ABOUT THIS EXERCISE - Using only the entries below, output the lines starting at the one containing "ENC2: HW-040 -> EC11" and ending at the one containing "LINE pin AO: B1 -> B4", exactly and inclusive of both, omitting the pictures.

EXERCISE MATERIAL -

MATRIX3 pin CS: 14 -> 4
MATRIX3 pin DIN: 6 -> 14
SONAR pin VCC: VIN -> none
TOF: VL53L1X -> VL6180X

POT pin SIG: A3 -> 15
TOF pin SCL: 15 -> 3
---
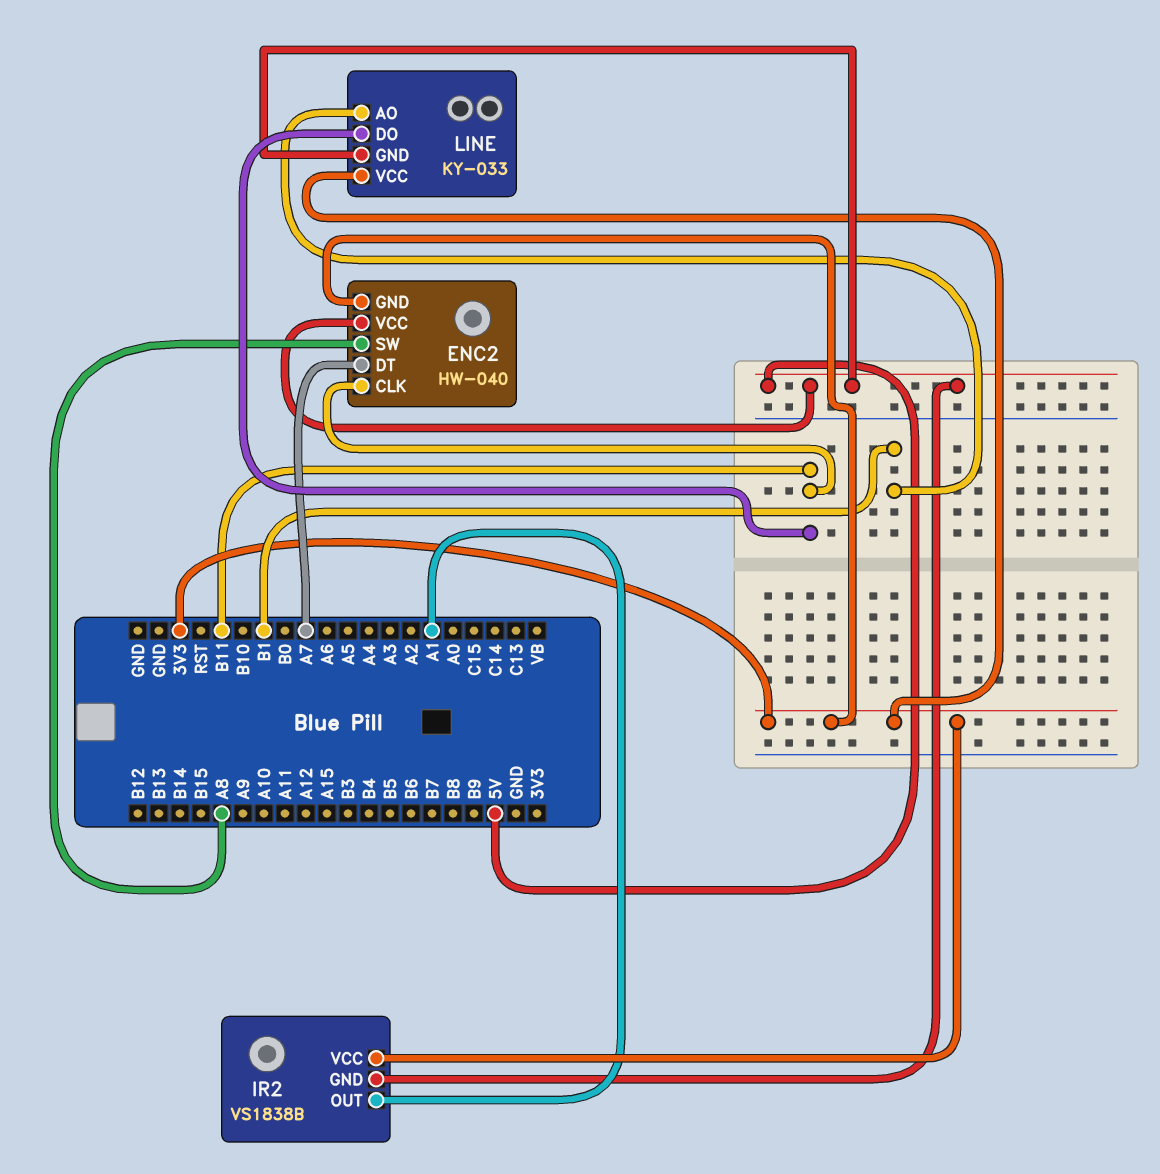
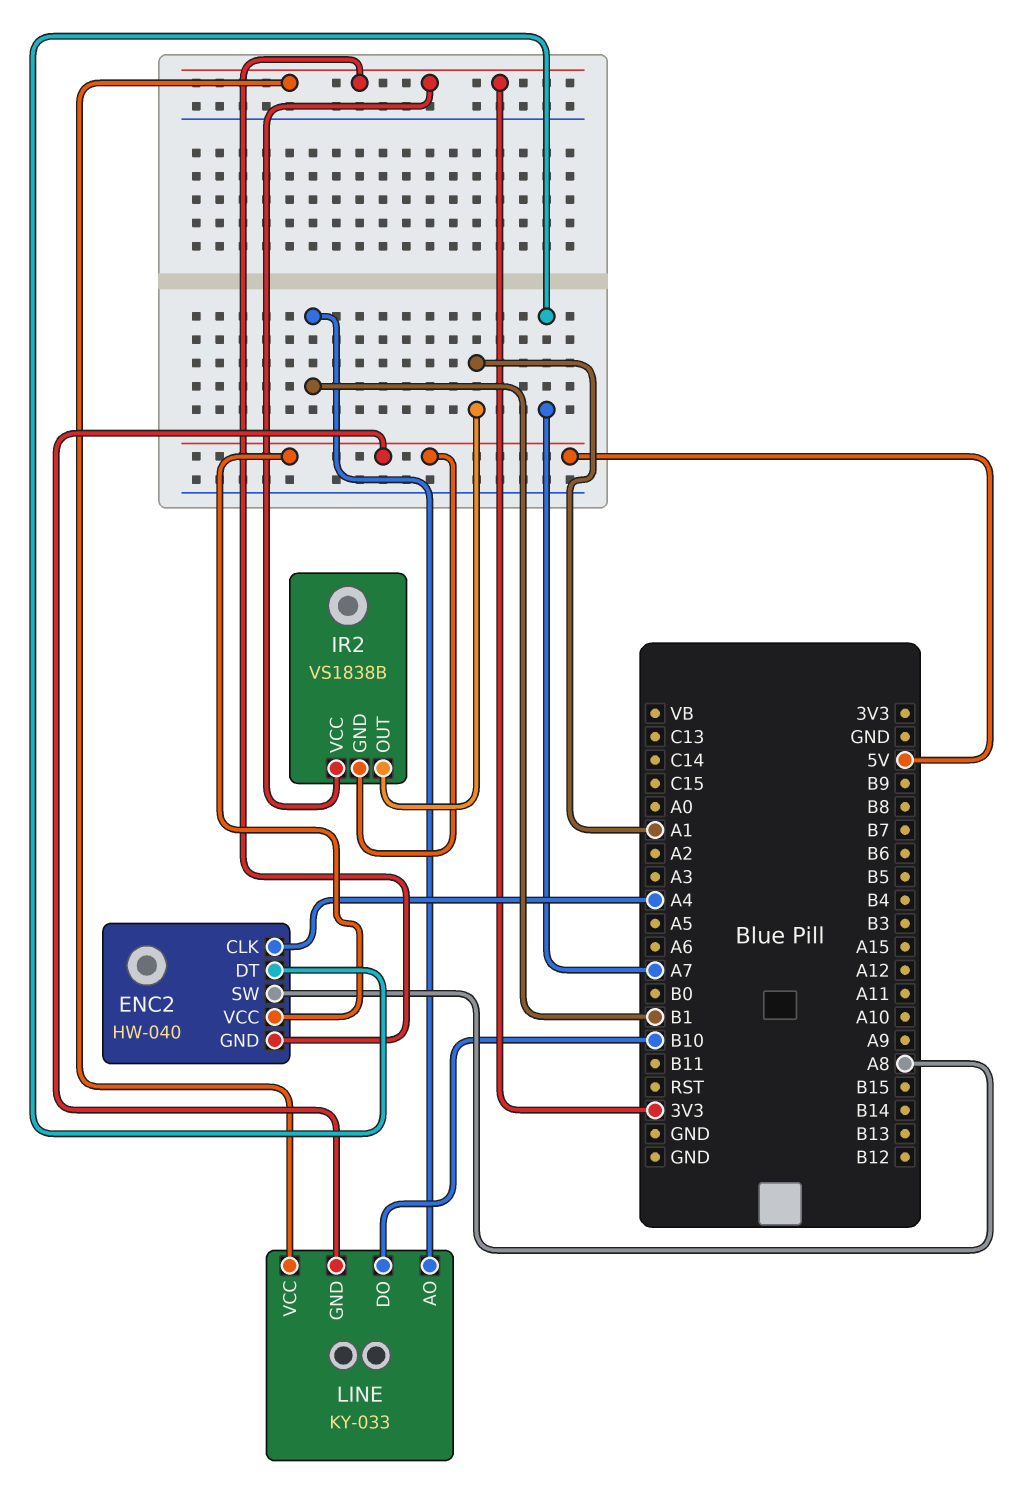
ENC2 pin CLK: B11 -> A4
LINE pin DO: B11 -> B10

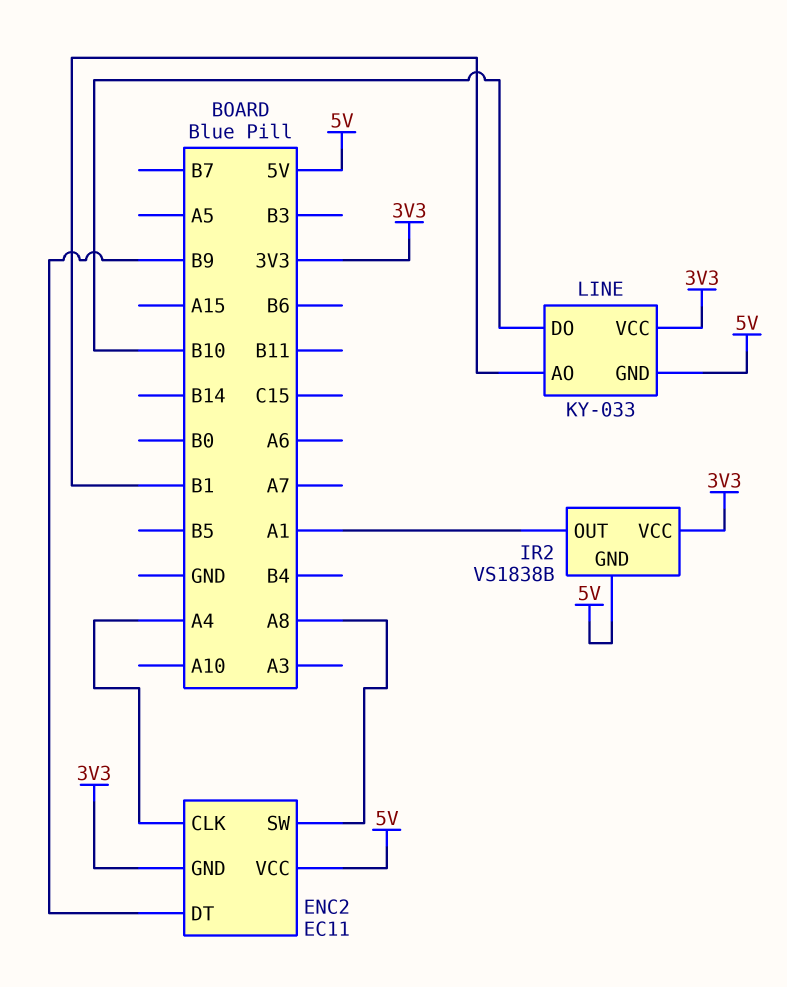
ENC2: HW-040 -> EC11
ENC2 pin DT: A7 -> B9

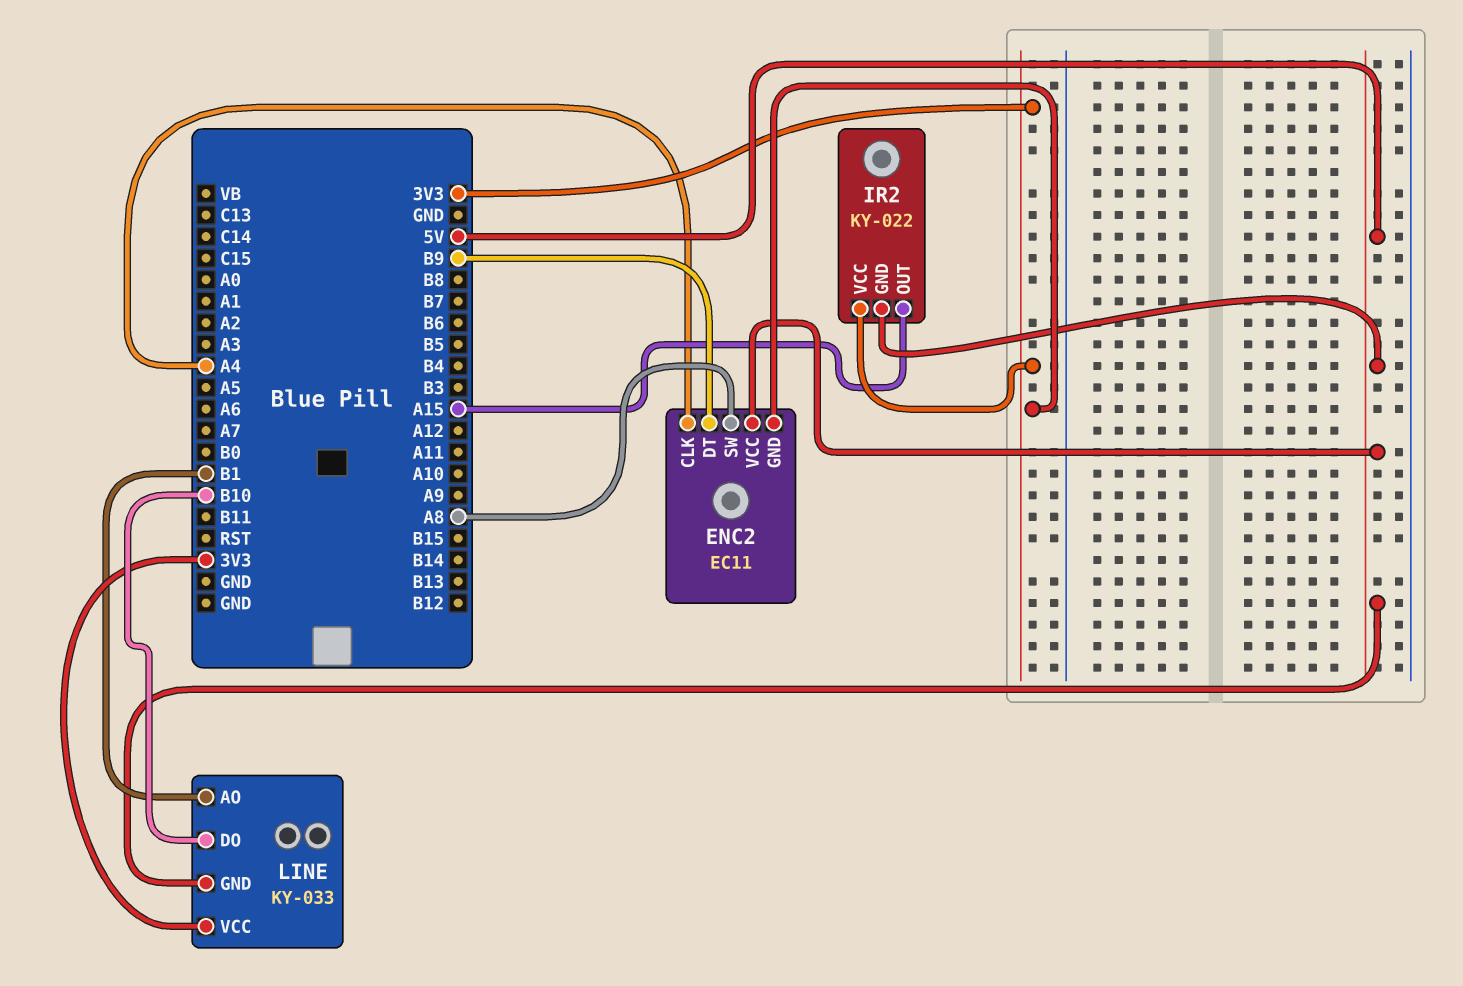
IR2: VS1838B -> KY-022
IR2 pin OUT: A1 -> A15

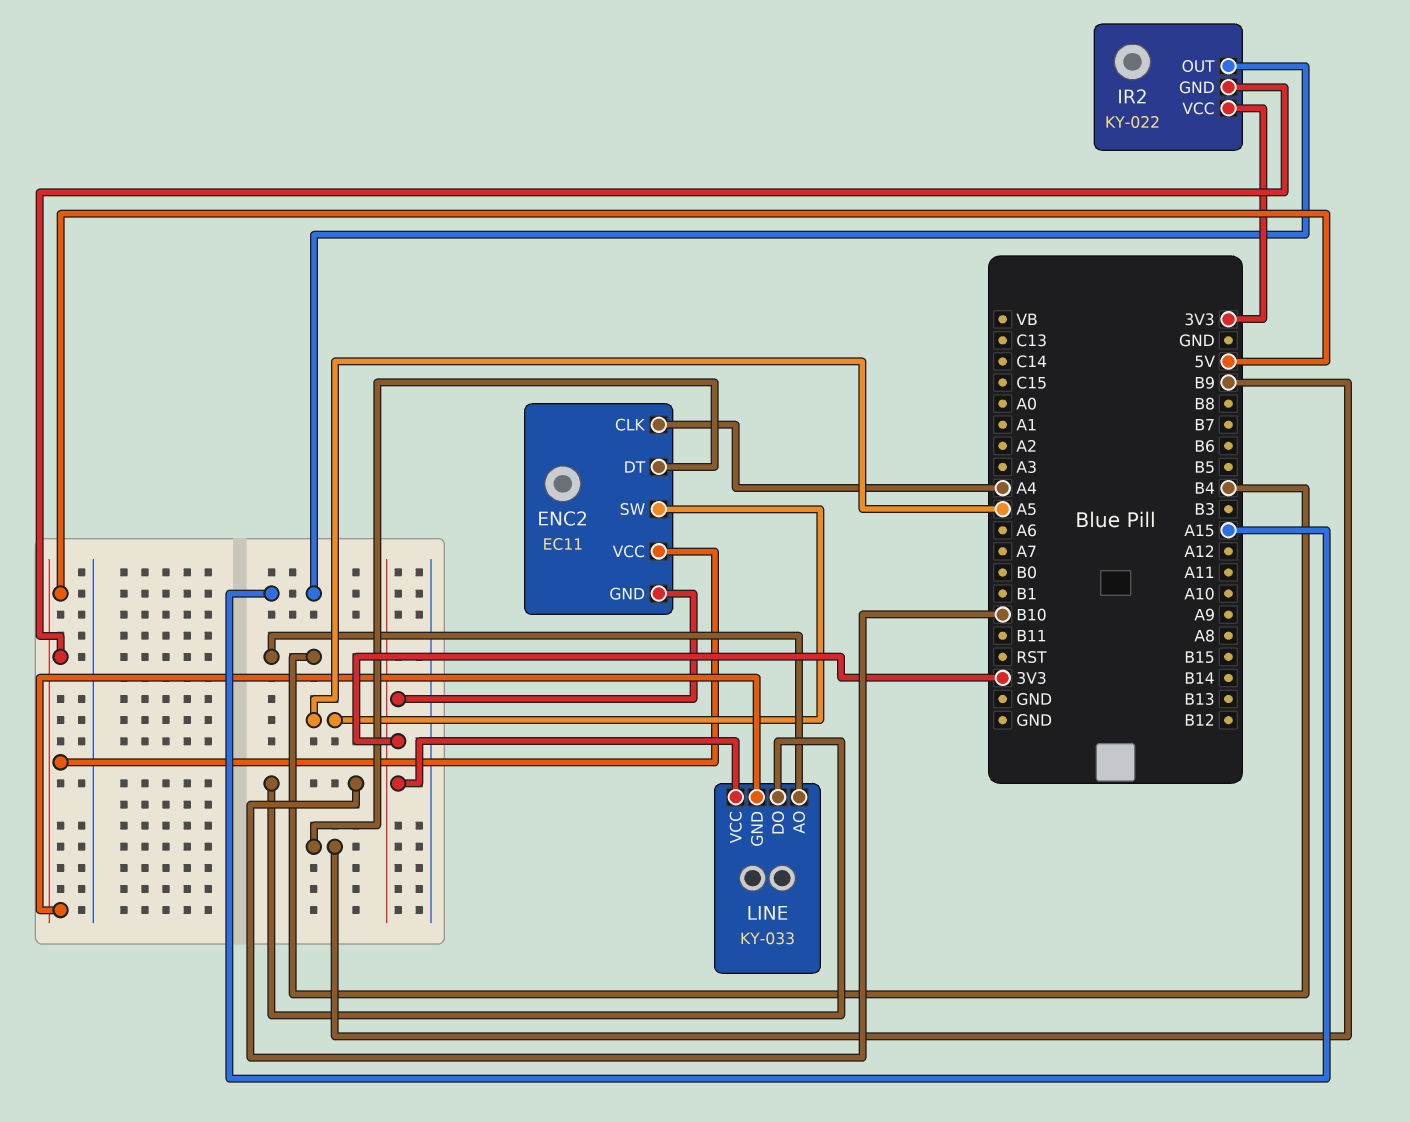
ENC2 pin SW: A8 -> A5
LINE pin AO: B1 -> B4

REPLY TO THE TASK -
ENC2: HW-040 -> EC11
ENC2 pin DT: A7 -> B9

IR2: VS1838B -> KY-022
IR2 pin OUT: A1 -> A15

ENC2 pin SW: A8 -> A5
LINE pin AO: B1 -> B4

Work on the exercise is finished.